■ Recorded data
.....
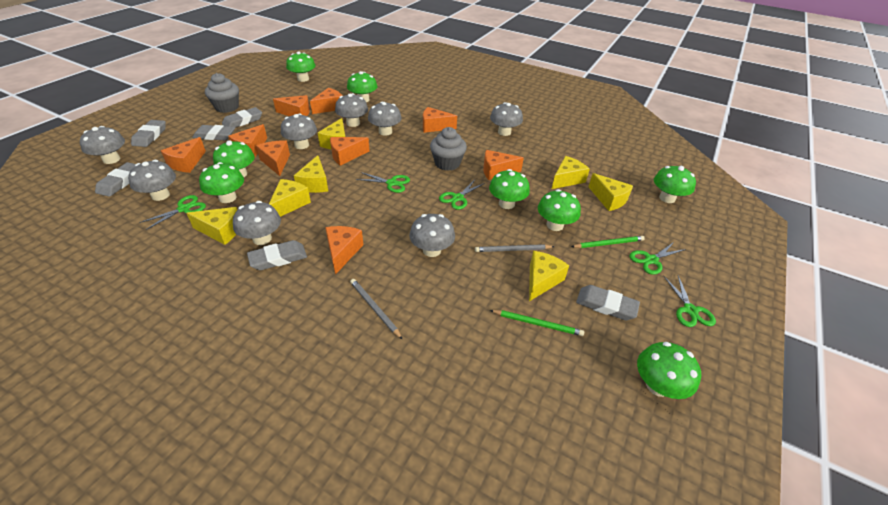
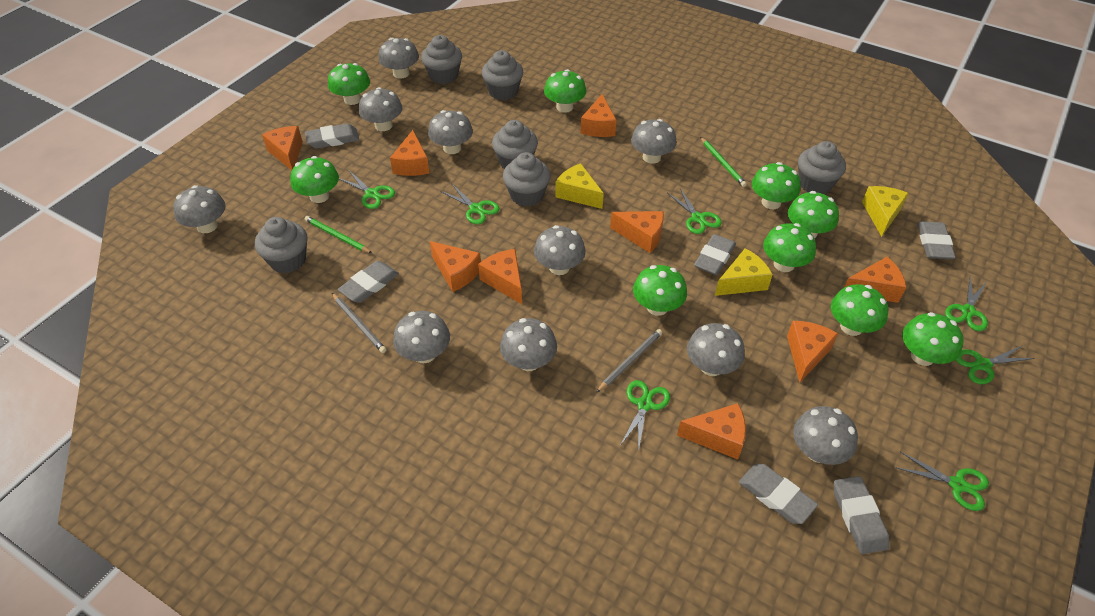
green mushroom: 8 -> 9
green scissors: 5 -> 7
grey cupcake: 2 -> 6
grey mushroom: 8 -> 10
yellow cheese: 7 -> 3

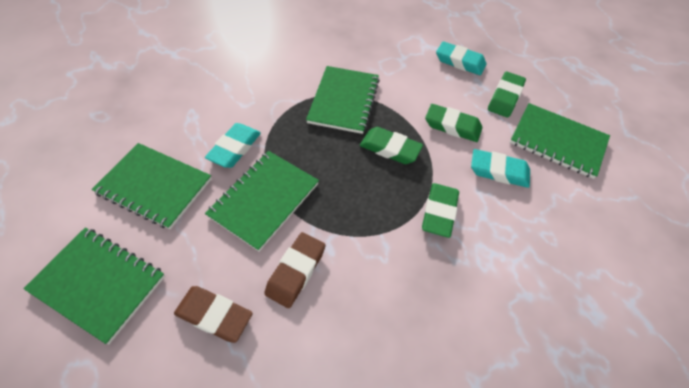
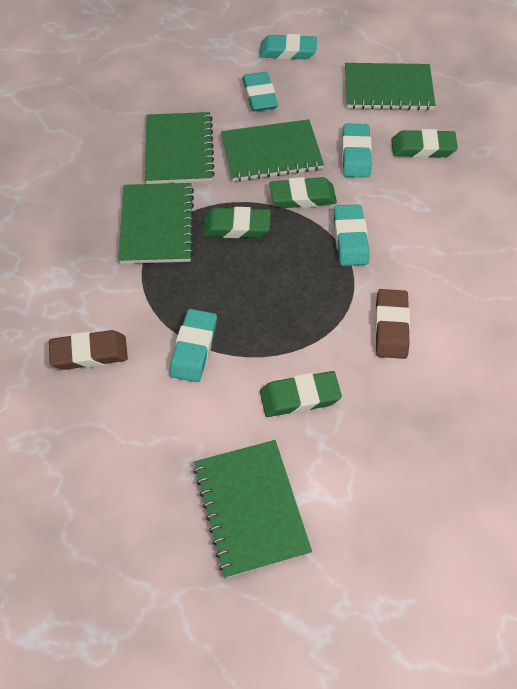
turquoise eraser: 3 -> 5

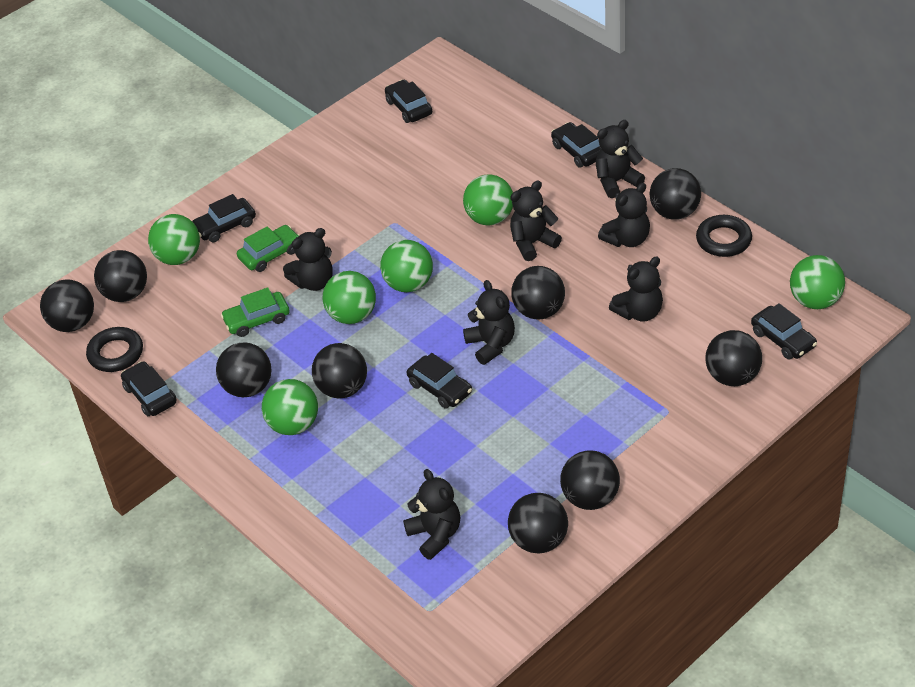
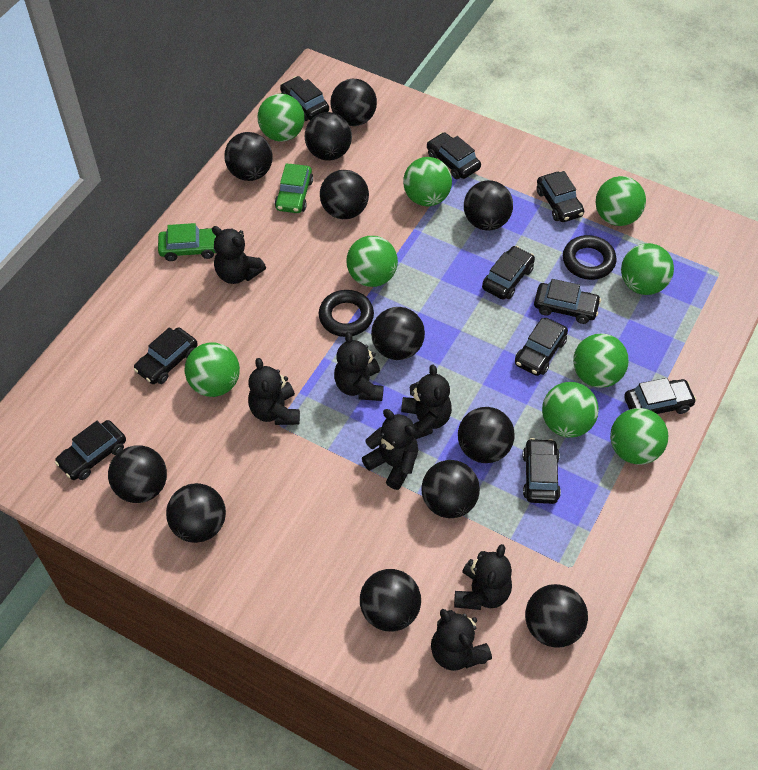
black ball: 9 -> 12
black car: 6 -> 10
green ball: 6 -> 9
.....
■ Work instructions
The records above are to be copied exactly, without their pictures.

■ Your response
green mushroom: 8 -> 9
green scissors: 5 -> 7
grey cupcake: 2 -> 6
grey mushroom: 8 -> 10
yellow cheese: 7 -> 3

turquoise eraser: 3 -> 5

black ball: 9 -> 12
black car: 6 -> 10
green ball: 6 -> 9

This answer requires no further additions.